### Your instructions
Where the line containing "move | turquoise_vavulamel" appears, end your copy; everything from the first line of the records below up to and including it must be reproduced exactly.
== Data section
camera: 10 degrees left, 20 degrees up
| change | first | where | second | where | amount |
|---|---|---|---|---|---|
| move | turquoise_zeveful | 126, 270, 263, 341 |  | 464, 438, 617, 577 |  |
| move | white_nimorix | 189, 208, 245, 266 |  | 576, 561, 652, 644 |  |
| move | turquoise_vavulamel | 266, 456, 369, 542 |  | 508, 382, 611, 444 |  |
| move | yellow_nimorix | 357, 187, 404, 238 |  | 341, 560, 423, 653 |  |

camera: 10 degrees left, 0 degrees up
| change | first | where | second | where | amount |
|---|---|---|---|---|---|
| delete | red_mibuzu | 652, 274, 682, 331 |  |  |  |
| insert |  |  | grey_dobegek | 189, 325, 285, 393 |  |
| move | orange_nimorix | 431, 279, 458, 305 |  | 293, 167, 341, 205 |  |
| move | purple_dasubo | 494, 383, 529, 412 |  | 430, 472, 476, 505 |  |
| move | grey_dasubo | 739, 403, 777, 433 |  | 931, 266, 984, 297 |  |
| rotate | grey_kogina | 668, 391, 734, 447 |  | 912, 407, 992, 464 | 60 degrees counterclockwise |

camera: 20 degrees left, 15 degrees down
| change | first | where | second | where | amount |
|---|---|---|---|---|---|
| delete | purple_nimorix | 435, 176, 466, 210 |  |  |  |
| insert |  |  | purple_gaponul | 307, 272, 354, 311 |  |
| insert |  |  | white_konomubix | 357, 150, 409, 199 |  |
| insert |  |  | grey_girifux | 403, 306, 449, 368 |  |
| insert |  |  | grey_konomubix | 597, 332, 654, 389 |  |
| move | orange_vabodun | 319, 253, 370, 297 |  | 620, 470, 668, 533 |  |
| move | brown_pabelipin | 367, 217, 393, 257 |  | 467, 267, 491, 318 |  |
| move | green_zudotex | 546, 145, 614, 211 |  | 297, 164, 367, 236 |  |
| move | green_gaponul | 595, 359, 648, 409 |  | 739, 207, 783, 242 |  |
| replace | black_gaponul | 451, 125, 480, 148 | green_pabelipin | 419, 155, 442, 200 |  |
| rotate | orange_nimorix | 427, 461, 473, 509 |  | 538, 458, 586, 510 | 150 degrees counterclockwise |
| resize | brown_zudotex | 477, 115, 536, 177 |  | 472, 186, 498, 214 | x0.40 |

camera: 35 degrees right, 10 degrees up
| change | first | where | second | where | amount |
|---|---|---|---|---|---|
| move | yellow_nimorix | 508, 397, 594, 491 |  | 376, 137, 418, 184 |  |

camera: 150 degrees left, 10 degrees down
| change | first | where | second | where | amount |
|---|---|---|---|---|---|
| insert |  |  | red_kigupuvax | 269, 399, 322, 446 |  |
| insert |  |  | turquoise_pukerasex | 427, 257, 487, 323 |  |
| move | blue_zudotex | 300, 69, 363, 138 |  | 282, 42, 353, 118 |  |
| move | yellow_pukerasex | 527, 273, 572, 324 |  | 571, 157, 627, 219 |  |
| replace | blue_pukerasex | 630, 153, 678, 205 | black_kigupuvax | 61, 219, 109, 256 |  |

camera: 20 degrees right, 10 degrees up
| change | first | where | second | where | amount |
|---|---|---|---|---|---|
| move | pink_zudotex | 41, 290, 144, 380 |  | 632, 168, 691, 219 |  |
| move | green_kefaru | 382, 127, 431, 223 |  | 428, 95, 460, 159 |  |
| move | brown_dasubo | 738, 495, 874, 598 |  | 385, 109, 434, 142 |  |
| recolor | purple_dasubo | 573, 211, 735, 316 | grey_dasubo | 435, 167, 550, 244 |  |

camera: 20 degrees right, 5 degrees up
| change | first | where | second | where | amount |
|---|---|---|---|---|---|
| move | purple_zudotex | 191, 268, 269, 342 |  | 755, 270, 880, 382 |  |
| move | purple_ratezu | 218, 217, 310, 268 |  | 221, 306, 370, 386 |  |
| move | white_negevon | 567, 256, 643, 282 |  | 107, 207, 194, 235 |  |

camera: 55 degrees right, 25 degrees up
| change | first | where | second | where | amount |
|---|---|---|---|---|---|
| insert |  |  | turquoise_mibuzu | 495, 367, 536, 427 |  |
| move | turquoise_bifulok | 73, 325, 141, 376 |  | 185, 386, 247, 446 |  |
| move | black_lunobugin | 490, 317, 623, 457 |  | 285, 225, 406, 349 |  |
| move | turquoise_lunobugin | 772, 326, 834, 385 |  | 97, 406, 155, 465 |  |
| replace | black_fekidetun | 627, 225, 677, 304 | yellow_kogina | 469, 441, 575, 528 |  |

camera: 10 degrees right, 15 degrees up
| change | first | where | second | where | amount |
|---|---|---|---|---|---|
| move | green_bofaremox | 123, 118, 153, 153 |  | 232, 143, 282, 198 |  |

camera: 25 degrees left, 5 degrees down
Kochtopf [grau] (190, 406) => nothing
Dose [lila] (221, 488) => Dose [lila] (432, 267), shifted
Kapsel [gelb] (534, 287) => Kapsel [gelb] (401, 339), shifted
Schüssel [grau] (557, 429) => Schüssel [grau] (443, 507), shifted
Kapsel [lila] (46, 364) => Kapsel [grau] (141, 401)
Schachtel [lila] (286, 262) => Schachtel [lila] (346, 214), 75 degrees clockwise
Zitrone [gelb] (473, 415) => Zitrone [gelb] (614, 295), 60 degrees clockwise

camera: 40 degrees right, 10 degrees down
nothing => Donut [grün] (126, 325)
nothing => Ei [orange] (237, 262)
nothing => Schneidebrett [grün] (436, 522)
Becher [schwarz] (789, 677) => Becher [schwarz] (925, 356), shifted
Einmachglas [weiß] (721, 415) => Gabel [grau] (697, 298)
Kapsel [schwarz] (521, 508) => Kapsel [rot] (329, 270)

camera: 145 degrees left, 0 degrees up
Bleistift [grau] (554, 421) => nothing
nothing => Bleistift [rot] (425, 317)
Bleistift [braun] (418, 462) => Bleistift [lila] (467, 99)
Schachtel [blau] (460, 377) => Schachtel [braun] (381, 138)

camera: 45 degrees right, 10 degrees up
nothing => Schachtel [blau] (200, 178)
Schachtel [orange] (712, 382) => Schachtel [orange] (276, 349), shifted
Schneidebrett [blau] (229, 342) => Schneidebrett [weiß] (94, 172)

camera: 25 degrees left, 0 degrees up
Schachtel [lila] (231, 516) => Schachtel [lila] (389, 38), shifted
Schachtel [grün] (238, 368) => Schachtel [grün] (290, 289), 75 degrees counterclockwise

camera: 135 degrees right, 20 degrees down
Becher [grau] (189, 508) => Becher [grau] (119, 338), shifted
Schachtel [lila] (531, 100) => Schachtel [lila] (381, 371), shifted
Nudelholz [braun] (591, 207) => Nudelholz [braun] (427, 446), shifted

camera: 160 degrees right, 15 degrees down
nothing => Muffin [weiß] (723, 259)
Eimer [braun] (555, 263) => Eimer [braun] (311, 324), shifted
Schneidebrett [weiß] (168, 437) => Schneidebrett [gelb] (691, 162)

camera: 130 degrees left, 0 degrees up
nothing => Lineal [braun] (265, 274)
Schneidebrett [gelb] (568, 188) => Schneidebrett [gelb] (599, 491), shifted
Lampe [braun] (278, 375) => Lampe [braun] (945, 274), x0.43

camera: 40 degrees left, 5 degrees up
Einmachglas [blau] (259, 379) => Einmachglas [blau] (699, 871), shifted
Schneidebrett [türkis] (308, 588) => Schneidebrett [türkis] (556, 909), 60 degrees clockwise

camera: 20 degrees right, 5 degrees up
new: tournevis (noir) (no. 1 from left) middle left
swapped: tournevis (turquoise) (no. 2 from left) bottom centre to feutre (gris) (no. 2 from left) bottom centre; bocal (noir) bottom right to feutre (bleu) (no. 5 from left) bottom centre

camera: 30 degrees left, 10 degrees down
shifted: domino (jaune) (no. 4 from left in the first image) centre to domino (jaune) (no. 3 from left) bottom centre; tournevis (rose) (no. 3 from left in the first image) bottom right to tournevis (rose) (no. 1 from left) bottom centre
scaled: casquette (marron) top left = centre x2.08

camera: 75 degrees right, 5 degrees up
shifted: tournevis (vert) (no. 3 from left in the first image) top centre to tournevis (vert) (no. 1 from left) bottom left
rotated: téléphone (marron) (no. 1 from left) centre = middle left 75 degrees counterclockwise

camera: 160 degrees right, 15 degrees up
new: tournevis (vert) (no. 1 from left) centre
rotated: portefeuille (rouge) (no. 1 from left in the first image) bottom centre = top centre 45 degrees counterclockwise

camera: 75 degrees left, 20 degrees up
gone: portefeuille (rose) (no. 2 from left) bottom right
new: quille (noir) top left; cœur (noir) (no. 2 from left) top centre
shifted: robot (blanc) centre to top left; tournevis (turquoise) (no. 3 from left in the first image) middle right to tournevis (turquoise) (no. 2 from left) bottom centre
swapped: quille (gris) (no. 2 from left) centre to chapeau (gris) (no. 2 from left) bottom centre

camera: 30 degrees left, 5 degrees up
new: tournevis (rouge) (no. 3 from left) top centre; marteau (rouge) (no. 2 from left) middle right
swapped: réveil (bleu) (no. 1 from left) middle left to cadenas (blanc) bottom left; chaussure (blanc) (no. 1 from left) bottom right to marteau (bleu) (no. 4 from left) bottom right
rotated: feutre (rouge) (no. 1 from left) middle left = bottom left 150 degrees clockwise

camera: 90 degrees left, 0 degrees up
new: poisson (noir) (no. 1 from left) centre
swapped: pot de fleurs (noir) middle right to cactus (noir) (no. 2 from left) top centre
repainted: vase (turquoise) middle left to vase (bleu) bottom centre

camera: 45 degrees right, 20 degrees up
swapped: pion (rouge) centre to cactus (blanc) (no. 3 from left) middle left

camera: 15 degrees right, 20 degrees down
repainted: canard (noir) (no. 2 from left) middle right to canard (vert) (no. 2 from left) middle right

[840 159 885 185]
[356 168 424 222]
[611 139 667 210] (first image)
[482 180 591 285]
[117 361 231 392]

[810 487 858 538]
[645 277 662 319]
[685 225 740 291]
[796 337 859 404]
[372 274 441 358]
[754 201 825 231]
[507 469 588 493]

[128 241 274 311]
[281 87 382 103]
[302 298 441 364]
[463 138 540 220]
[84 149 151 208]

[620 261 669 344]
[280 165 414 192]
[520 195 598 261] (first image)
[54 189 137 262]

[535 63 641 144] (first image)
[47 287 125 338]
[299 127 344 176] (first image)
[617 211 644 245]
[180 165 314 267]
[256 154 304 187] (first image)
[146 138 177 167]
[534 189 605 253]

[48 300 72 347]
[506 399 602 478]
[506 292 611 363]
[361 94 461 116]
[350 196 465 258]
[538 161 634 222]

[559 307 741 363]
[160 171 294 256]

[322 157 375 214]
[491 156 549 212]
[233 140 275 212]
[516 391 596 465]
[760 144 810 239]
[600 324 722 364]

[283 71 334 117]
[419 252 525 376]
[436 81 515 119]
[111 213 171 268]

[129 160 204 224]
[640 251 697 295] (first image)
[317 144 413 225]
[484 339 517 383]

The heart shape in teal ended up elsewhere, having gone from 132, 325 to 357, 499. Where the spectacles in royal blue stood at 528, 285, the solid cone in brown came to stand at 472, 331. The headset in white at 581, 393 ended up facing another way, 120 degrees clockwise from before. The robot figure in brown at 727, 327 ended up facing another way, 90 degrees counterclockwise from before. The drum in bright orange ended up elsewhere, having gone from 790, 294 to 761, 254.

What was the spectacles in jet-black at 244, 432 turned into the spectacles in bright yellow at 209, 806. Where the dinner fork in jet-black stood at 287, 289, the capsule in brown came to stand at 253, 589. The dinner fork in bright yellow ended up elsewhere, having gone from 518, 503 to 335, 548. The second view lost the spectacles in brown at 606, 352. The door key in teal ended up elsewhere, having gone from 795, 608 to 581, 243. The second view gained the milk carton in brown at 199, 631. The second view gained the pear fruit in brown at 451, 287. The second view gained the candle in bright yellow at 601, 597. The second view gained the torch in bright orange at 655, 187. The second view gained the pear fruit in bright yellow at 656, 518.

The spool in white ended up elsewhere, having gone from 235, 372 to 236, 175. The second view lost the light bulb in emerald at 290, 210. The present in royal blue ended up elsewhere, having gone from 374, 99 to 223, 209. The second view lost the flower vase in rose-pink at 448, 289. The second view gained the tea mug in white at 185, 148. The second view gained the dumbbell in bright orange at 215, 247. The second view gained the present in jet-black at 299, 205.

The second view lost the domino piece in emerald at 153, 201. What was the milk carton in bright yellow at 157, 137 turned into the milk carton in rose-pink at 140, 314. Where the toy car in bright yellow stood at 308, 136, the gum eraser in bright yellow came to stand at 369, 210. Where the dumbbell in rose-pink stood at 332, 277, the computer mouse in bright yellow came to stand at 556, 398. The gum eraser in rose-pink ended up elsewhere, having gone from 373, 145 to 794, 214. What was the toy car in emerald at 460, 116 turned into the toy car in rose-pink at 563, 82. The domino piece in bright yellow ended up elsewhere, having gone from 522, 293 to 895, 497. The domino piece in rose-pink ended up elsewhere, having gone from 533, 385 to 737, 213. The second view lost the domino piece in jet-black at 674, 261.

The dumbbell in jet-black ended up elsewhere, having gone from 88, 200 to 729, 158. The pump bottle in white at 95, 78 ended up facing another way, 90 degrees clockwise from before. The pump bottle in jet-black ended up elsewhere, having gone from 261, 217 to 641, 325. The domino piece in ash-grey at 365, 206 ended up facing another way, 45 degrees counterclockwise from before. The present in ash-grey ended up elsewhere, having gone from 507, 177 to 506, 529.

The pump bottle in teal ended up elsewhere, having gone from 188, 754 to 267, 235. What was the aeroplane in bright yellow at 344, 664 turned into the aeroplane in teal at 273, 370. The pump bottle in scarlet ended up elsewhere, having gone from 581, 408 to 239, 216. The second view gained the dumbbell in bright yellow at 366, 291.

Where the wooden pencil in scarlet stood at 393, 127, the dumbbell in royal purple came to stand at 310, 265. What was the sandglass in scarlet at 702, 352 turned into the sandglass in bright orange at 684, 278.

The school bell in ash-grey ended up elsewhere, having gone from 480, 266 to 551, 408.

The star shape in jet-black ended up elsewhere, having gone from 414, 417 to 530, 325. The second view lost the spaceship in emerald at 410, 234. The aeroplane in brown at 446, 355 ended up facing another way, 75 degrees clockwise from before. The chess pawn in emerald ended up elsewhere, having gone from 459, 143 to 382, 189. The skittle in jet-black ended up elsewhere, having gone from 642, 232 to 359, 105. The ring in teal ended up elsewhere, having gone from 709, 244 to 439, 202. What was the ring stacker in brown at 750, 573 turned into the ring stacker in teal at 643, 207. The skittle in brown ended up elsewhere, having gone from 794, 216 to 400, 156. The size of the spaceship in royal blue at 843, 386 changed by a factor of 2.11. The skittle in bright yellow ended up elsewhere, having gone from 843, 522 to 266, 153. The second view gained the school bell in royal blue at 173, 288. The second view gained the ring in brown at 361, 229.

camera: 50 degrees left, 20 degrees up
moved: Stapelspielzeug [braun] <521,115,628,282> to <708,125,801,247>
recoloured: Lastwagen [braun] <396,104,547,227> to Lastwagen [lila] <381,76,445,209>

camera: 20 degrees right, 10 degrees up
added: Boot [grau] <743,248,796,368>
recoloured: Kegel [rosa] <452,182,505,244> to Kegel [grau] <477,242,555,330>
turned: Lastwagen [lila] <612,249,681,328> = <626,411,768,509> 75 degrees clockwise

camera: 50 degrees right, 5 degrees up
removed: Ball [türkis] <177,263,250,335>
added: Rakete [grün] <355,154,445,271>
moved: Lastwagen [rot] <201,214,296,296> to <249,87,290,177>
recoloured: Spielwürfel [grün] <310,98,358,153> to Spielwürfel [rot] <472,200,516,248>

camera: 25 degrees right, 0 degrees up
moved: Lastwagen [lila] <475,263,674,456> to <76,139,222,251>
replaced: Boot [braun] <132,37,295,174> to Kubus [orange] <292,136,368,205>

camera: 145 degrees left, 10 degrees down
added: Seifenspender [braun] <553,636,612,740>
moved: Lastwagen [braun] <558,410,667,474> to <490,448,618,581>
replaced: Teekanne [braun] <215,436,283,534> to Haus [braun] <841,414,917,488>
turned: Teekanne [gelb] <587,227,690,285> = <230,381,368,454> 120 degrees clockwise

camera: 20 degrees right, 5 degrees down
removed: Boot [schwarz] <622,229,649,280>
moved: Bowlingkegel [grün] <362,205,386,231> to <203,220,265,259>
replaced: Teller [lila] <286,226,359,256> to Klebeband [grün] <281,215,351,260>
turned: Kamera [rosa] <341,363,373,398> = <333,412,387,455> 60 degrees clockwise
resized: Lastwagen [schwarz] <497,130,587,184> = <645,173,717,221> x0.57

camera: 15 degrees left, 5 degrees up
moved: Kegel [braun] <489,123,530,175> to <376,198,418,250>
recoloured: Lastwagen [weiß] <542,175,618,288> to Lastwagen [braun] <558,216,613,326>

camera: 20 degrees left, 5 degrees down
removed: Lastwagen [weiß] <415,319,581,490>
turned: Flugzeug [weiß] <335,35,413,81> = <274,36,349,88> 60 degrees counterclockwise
====
### Your response
camera: 10 degrees left, 20 degrees up
| change | first | where | second | where | amount |
|---|---|---|---|---|---|
| move | turquoise_zeveful | 126, 270, 263, 341 |  | 464, 438, 617, 577 |  |
| move | white_nimorix | 189, 208, 245, 266 |  | 576, 561, 652, 644 |  |
| move | turquoise_vavulamel | 266, 456, 369, 542 |  | 508, 382, 611, 444 |  |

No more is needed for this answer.